What is needed: Copy the records below in full and leave every image out of the copy.

Task material:
== Segment start ==
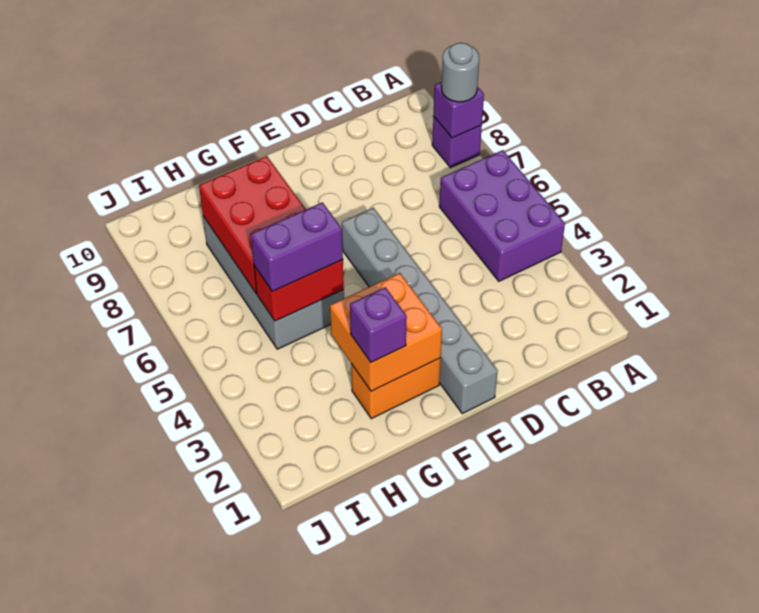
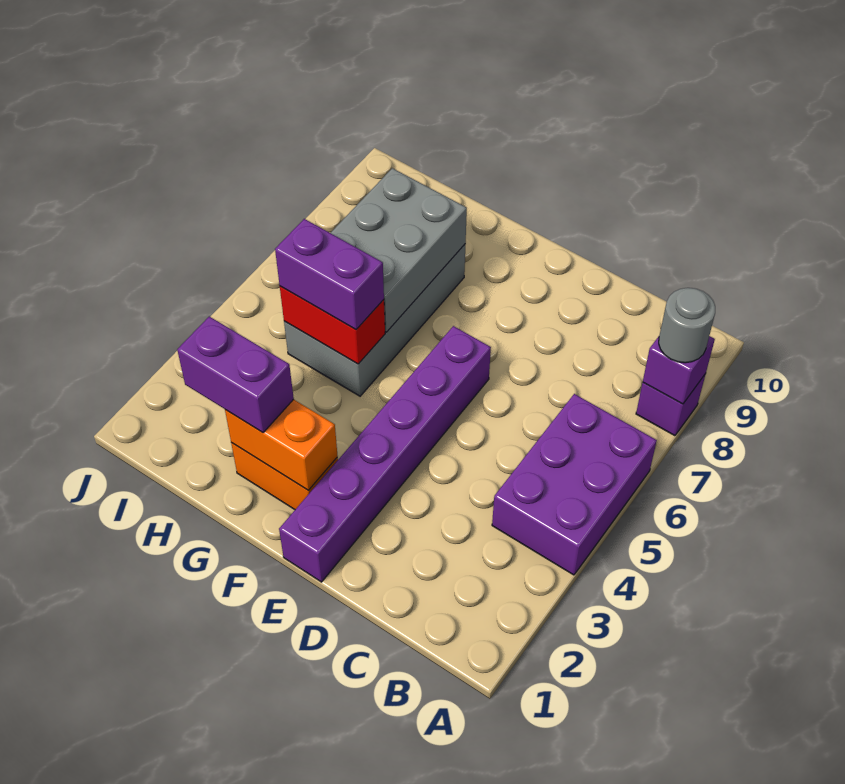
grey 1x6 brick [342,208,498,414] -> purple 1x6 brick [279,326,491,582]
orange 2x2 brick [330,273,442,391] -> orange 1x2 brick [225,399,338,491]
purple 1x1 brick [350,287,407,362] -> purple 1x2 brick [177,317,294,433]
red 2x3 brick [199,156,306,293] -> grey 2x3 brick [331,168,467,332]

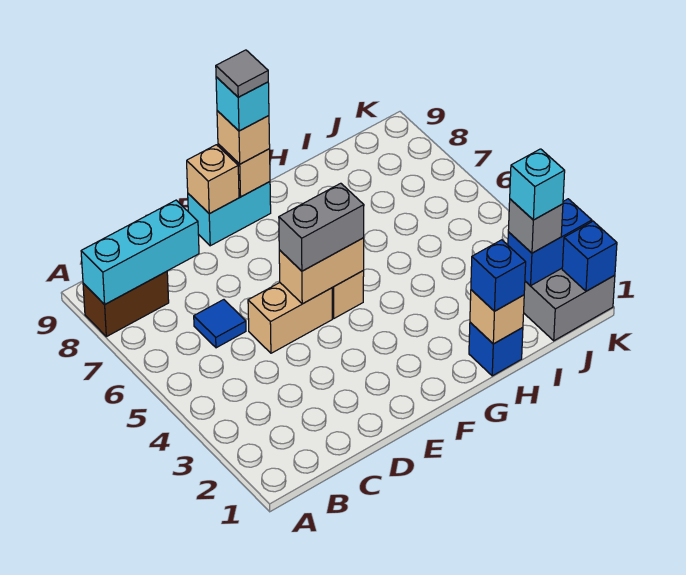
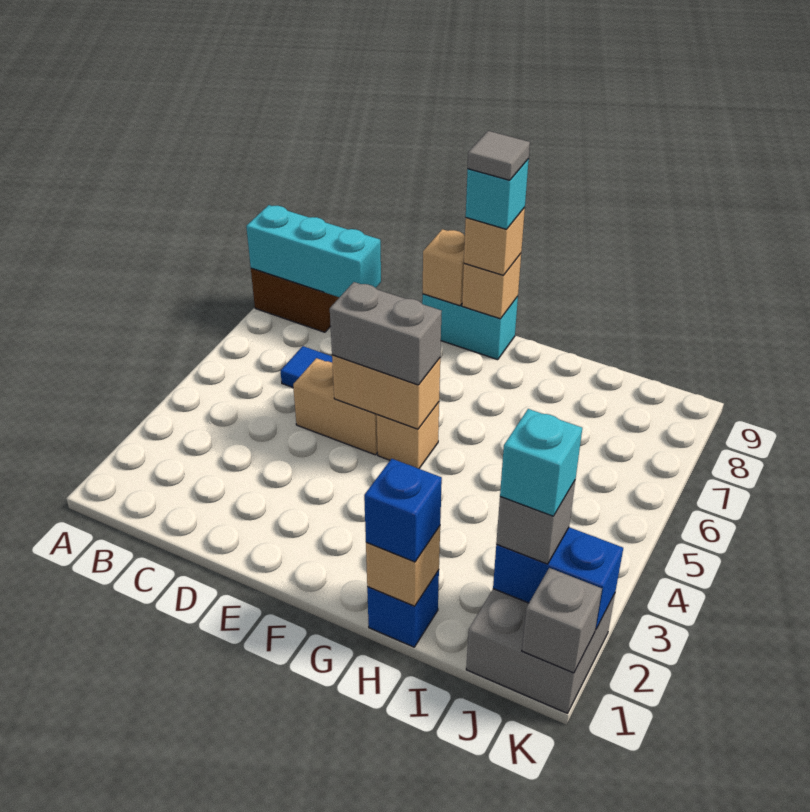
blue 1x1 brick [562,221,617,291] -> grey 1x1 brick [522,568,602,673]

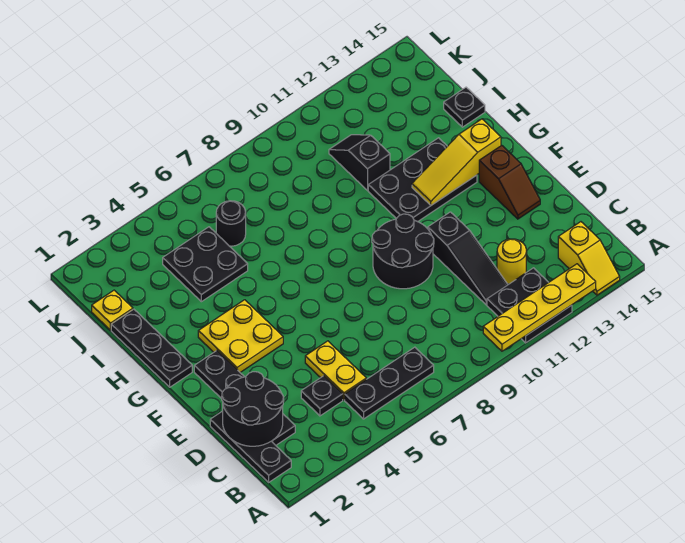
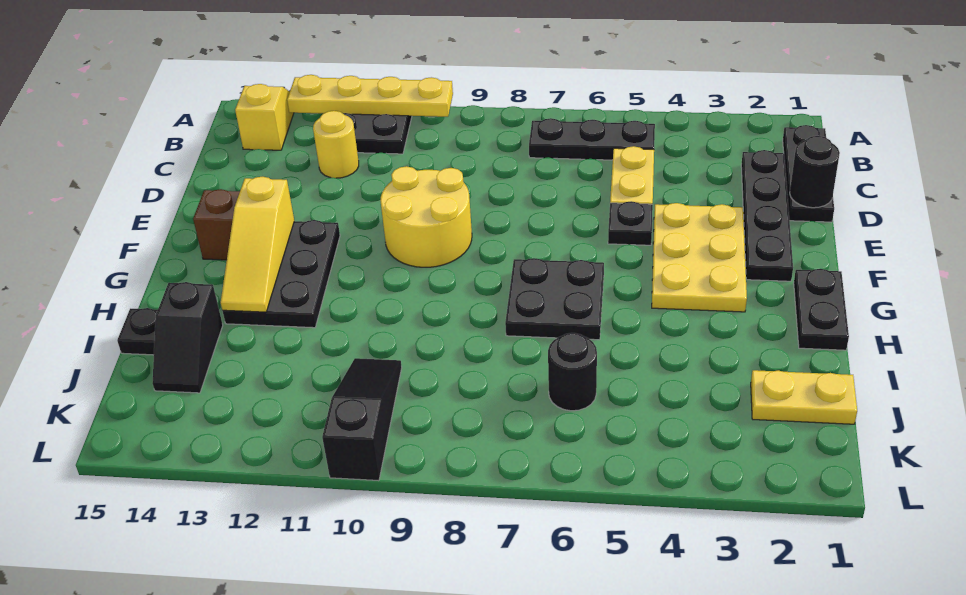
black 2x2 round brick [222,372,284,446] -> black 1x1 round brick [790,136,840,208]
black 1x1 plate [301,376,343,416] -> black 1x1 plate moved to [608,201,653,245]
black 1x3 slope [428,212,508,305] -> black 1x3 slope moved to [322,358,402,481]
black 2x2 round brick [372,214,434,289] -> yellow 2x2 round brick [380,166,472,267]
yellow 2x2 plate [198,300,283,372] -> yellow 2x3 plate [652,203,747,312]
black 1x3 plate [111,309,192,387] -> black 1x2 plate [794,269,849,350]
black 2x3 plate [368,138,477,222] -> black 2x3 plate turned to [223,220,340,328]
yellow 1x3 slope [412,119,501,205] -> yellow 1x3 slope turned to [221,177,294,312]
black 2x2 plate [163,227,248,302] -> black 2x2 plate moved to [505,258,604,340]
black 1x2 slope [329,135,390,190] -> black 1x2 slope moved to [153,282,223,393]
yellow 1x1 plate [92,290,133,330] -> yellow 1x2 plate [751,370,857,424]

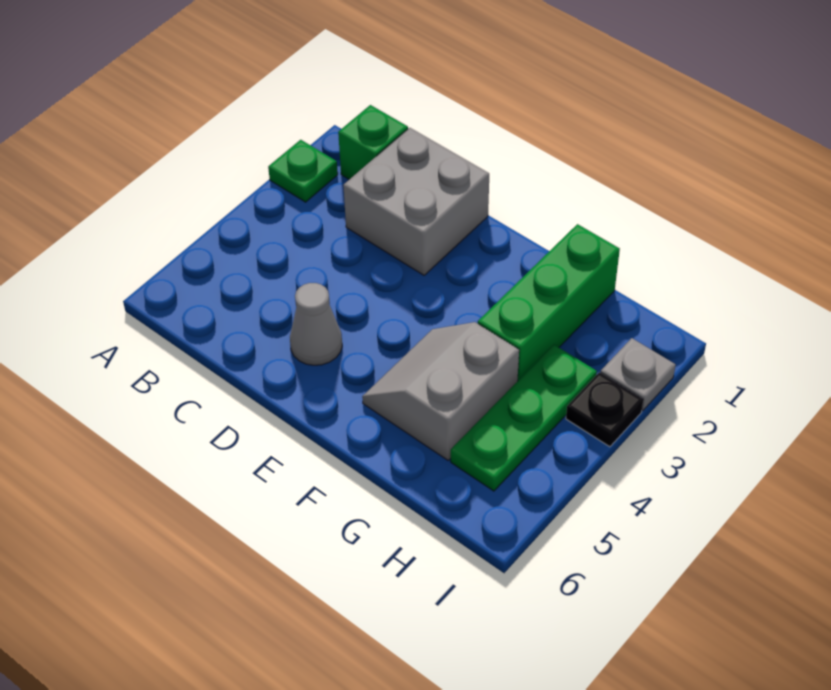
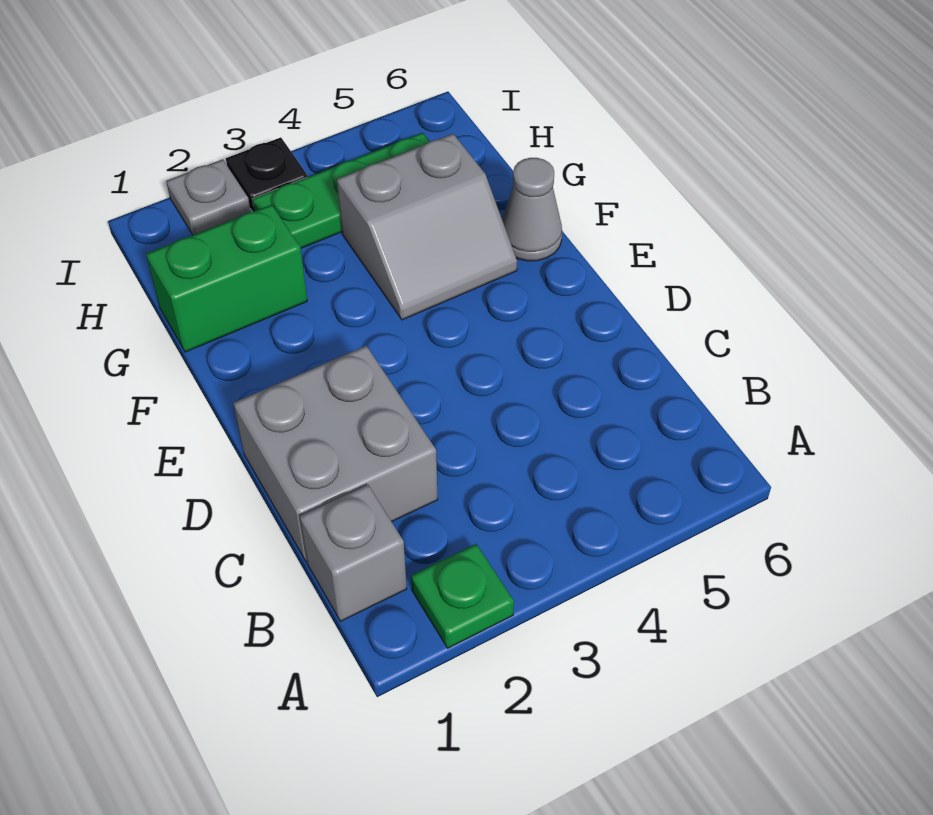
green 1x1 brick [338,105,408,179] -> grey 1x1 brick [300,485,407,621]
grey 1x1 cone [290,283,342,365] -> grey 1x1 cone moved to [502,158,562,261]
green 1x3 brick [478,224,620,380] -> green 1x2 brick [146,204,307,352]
== Segment end ==
Problem solution:
grey 1x6 brick [342,208,498,414] -> purple 1x6 brick [279,326,491,582]
orange 2x2 brick [330,273,442,391] -> orange 1x2 brick [225,399,338,491]
purple 1x1 brick [350,287,407,362] -> purple 1x2 brick [177,317,294,433]
red 2x3 brick [199,156,306,293] -> grey 2x3 brick [331,168,467,332]

blue 1x1 brick [562,221,617,291] -> grey 1x1 brick [522,568,602,673]

black 2x2 round brick [222,372,284,446] -> black 1x1 round brick [790,136,840,208]
black 1x1 plate [301,376,343,416] -> black 1x1 plate moved to [608,201,653,245]
black 1x3 slope [428,212,508,305] -> black 1x3 slope moved to [322,358,402,481]
black 2x2 round brick [372,214,434,289] -> yellow 2x2 round brick [380,166,472,267]
yellow 2x2 plate [198,300,283,372] -> yellow 2x3 plate [652,203,747,312]
black 1x3 plate [111,309,192,387] -> black 1x2 plate [794,269,849,350]
black 2x3 plate [368,138,477,222] -> black 2x3 plate turned to [223,220,340,328]
yellow 1x3 slope [412,119,501,205] -> yellow 1x3 slope turned to [221,177,294,312]
black 2x2 plate [163,227,248,302] -> black 2x2 plate moved to [505,258,604,340]
black 1x2 slope [329,135,390,190] -> black 1x2 slope moved to [153,282,223,393]
yellow 1x1 plate [92,290,133,330] -> yellow 1x2 plate [751,370,857,424]

green 1x1 brick [338,105,408,179] -> grey 1x1 brick [300,485,407,621]
grey 1x1 cone [290,283,342,365] -> grey 1x1 cone moved to [502,158,562,261]
green 1x3 brick [478,224,620,380] -> green 1x2 brick [146,204,307,352]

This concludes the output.